ASSIGNED TASK: In the listing below, the lines starting with the line with "DHT3 pin DATA: D9 -> D10" and going on through the line with "OLED1 pin SCL: A3 -> A5" are to be reproduced exactly, and only those.
LISTED RECORDS section start
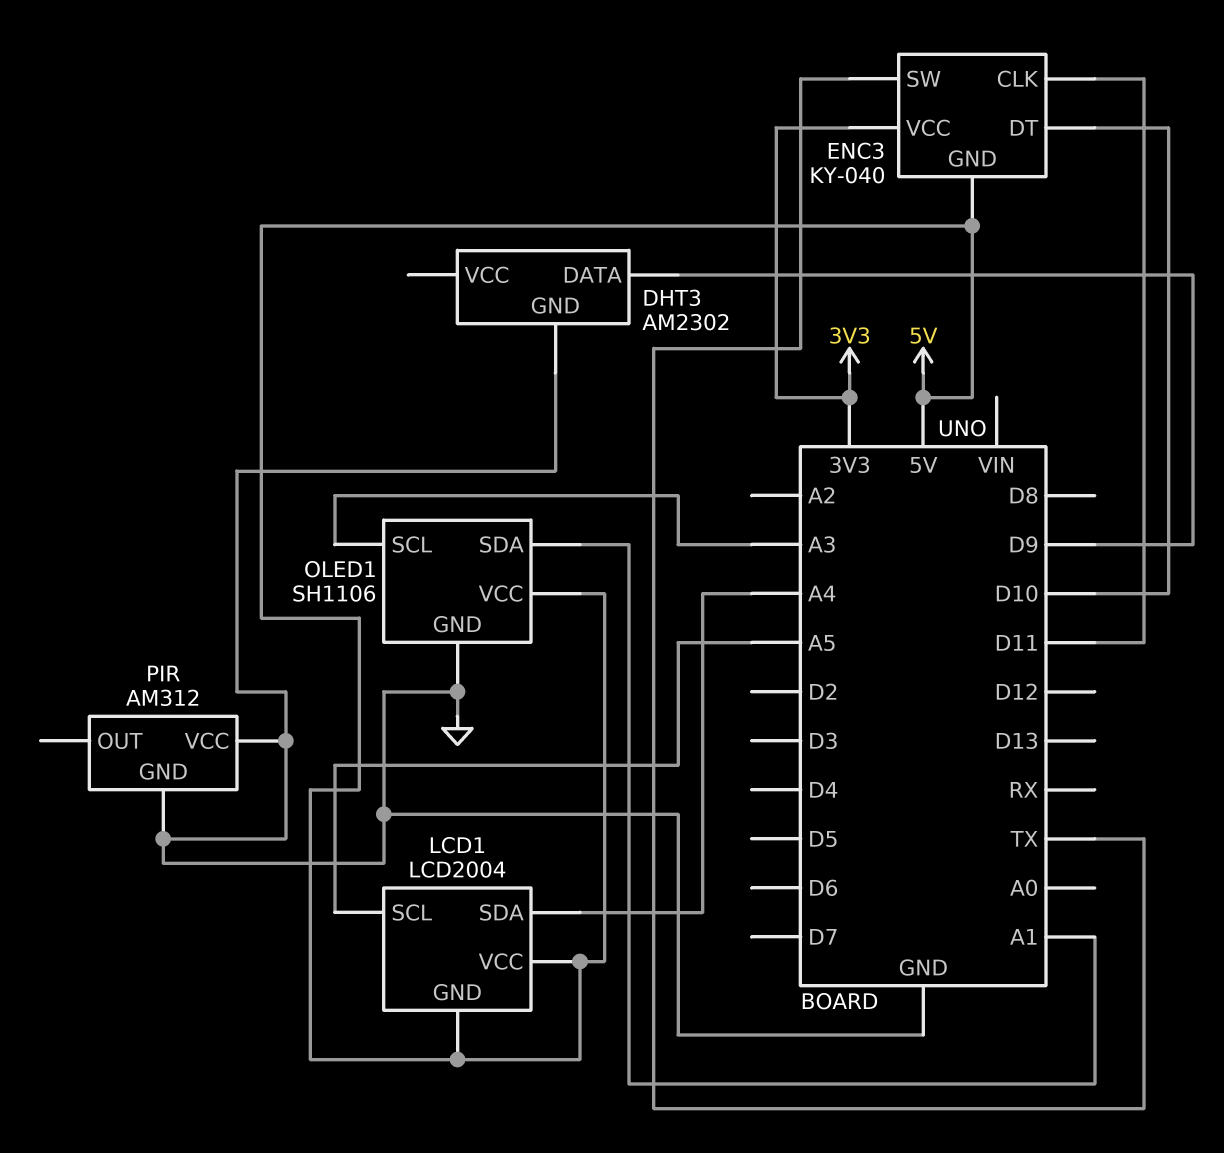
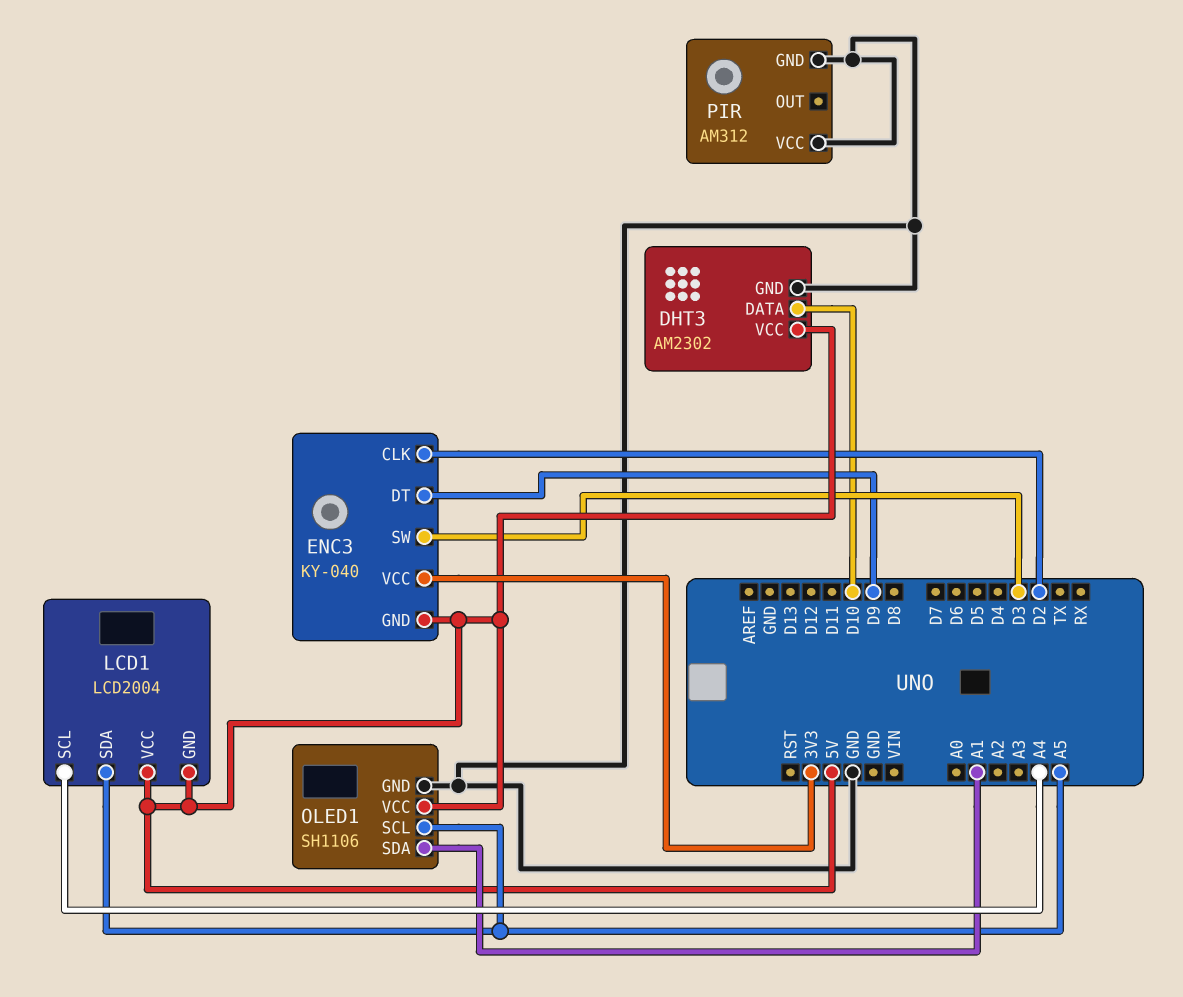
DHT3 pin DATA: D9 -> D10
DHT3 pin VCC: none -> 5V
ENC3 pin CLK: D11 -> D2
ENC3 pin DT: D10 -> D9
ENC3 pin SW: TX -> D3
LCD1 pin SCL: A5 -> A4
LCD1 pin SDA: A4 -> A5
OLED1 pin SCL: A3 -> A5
LISTED RECORDS section end
LISTED RECORDS section start
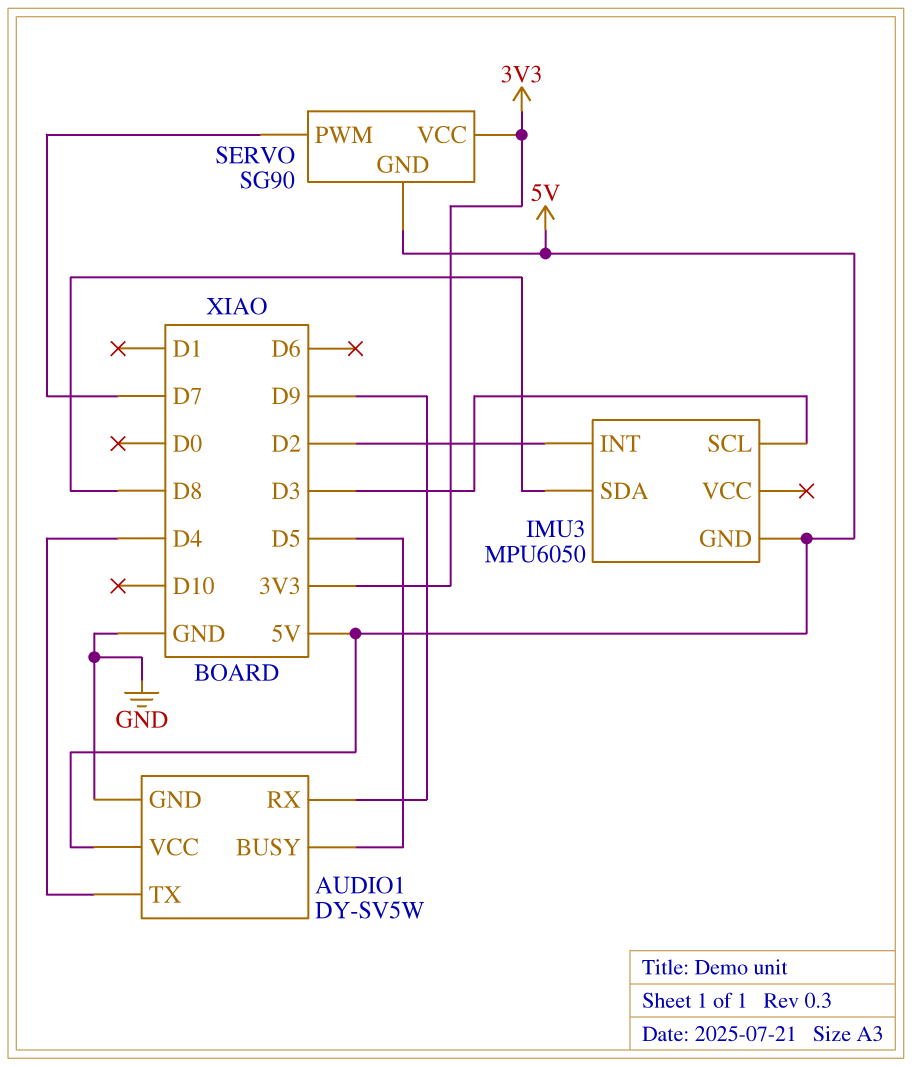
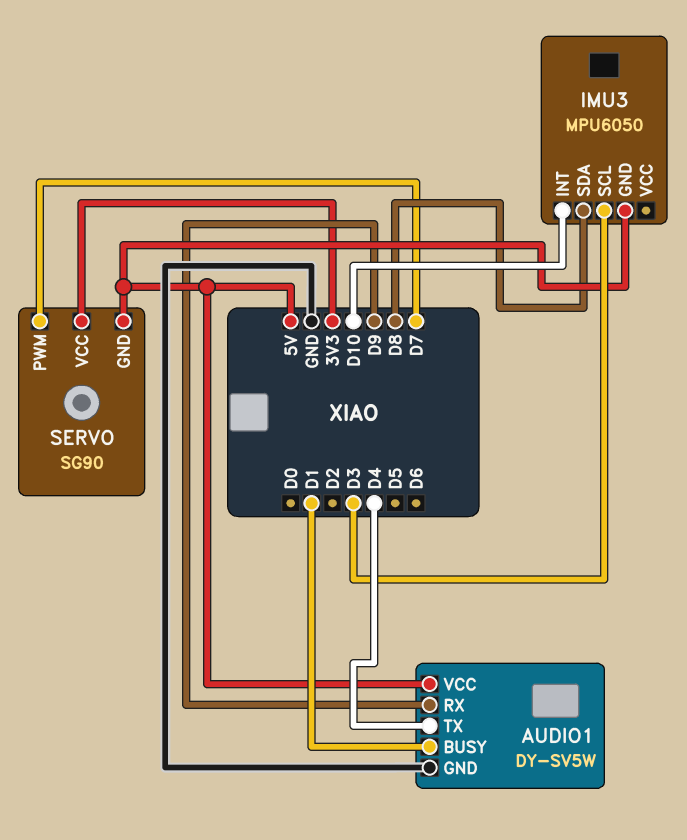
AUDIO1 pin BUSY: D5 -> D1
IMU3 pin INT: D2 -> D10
LISTED RECORDS section end
WRITTEN SOLUTION:
DHT3 pin DATA: D9 -> D10
DHT3 pin VCC: none -> 5V
ENC3 pin CLK: D11 -> D2
ENC3 pin DT: D10 -> D9
ENC3 pin SW: TX -> D3
LCD1 pin SCL: A5 -> A4
LCD1 pin SDA: A4 -> A5
OLED1 pin SCL: A3 -> A5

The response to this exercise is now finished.